Task:
With pictures omitted, copy exactly the lines from the one containing "green notebook: 1 -> 3" through the end of the records below.

Entries taken from a collection:
= = =
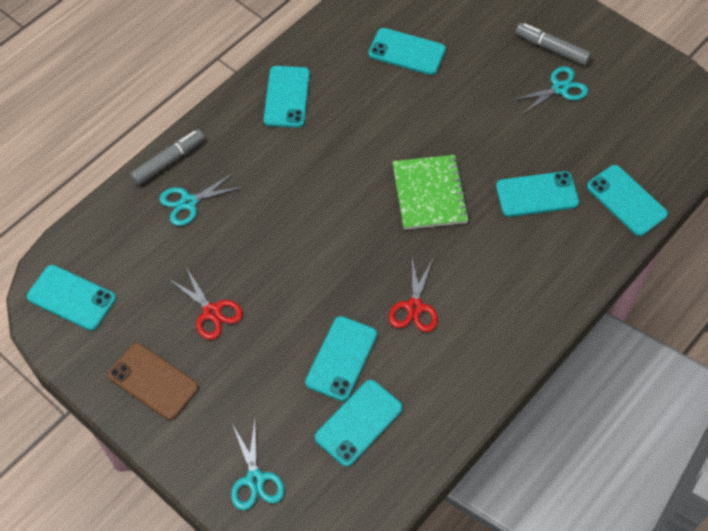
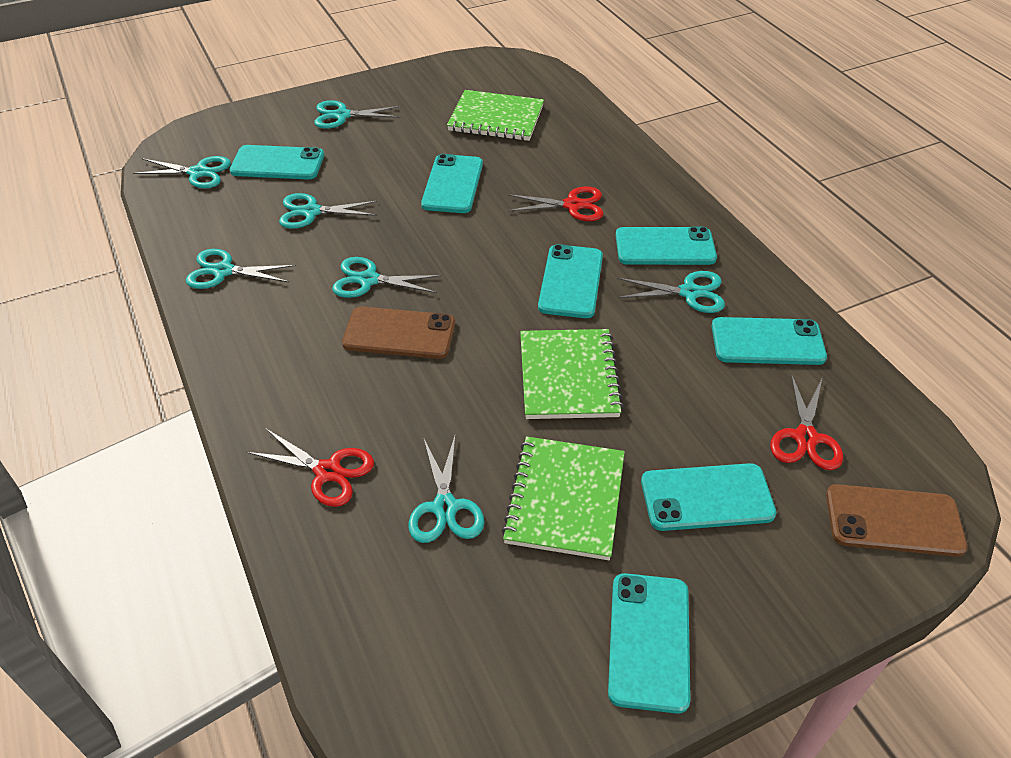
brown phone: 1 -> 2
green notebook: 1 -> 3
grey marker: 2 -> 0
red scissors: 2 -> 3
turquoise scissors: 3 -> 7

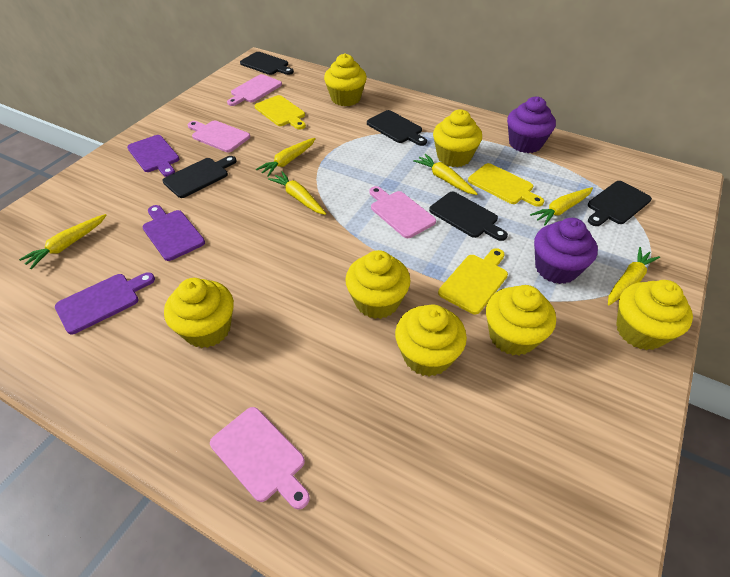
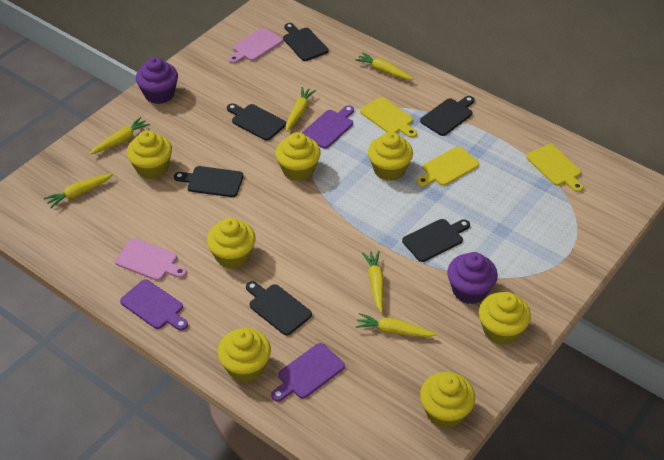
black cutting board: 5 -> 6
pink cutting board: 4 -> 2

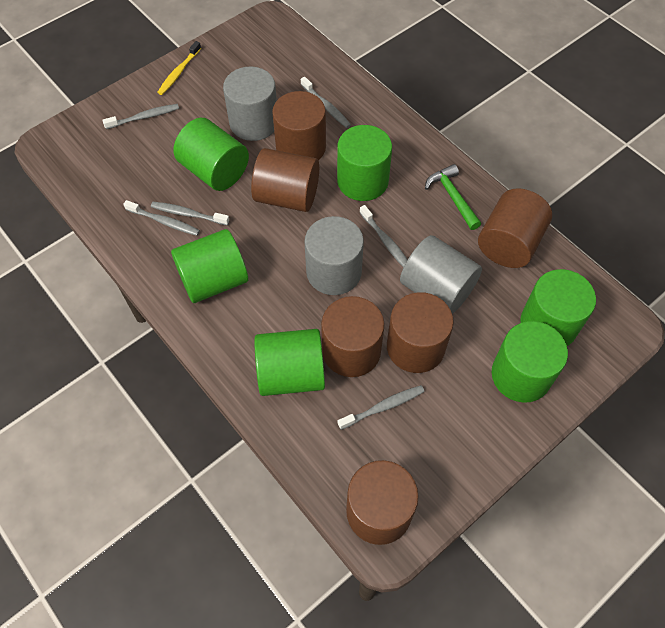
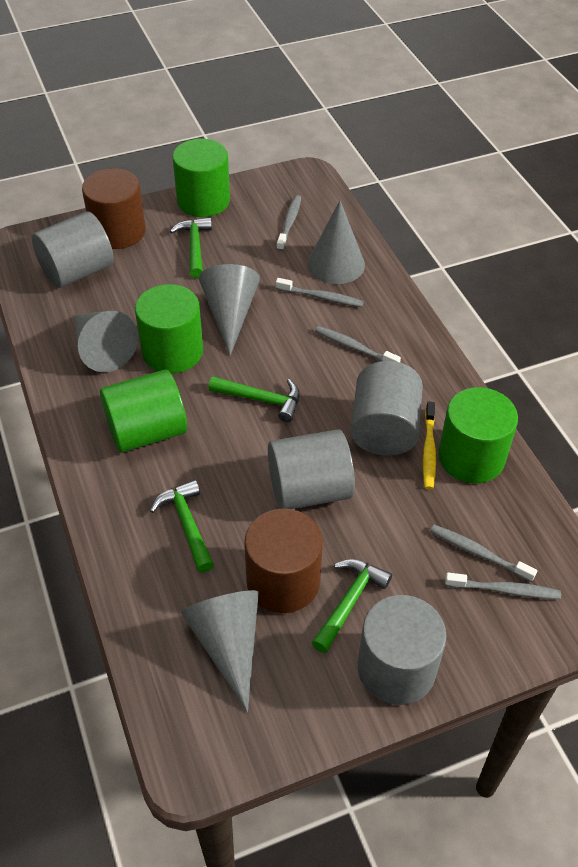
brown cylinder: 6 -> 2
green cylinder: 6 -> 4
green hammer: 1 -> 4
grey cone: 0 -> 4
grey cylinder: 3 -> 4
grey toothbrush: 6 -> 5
= = =
Reply:
green notebook: 1 -> 3
grey marker: 2 -> 0
red scissors: 2 -> 3
turquoise scissors: 3 -> 7

black cutting board: 5 -> 6
pink cutting board: 4 -> 2

brown cylinder: 6 -> 2
green cylinder: 6 -> 4
green hammer: 1 -> 4
grey cone: 0 -> 4
grey cylinder: 3 -> 4
grey toothbrush: 6 -> 5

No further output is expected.